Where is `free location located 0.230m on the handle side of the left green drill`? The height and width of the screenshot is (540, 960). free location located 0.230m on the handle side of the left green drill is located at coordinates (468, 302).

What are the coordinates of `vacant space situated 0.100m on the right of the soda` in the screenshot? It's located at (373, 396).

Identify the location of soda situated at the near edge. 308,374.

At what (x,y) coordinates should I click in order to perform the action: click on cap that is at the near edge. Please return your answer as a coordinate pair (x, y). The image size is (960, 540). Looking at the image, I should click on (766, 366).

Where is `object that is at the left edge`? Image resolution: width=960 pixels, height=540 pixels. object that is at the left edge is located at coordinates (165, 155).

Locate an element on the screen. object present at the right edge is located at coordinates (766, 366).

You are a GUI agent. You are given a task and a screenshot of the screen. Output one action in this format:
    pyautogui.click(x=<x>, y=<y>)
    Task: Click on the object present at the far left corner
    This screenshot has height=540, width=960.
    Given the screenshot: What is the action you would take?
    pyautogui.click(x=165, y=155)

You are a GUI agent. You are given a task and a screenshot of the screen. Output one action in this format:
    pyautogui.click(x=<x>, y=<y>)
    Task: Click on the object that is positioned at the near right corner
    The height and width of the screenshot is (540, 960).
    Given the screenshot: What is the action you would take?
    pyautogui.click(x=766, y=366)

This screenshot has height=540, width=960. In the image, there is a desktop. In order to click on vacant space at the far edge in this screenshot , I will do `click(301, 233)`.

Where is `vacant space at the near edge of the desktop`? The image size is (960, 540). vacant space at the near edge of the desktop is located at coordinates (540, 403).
-----
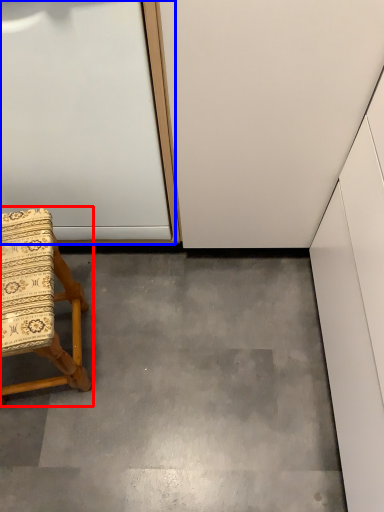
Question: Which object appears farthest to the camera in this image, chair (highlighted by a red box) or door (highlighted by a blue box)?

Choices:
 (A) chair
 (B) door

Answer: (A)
-----
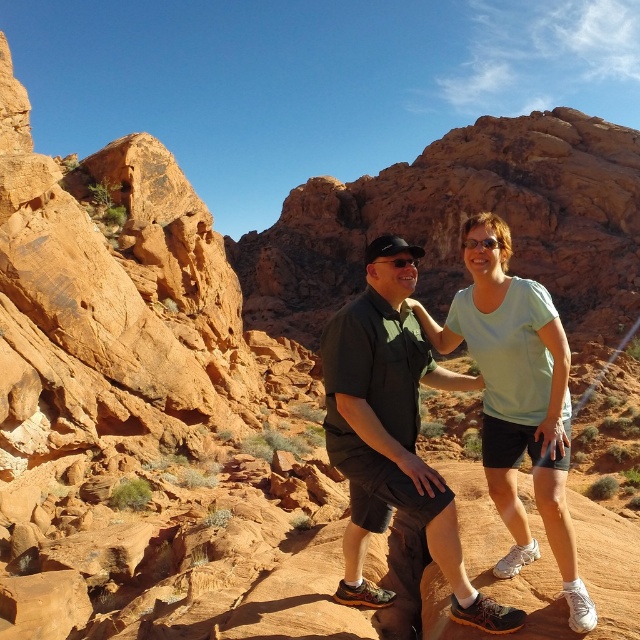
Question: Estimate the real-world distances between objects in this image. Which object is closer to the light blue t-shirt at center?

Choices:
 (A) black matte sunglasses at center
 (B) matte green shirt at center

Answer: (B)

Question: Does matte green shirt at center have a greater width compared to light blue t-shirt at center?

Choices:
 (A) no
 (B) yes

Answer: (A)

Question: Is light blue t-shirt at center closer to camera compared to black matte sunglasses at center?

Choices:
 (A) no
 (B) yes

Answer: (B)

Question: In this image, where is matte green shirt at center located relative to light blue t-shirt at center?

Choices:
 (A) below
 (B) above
-----
Update everything from the line containing "coordinates (468, 302)." down to the line containing "Locate an element" by changing "soda" to "can" and leaving the rest as it is.

### [ANSWER TO THIS EXERCISE]
Where is `free location located 0.230m on the handle side of the left green drill`? The height and width of the screenshot is (540, 960). free location located 0.230m on the handle side of the left green drill is located at coordinates (468, 302).

What are the coordinates of `vacant space situated 0.100m on the right of the can` in the screenshot? It's located at (373, 396).

Identify the location of can situated at the near edge. 308,374.

At what (x,y) coordinates should I click in order to perform the action: click on cap that is at the near edge. Please return your answer as a coordinate pair (x, y). The image size is (960, 540). Looking at the image, I should click on (766, 366).

Where is `object that is at the left edge`? Image resolution: width=960 pixels, height=540 pixels. object that is at the left edge is located at coordinates (165, 155).

Locate an element on the screen. object present at the right edge is located at coordinates (766, 366).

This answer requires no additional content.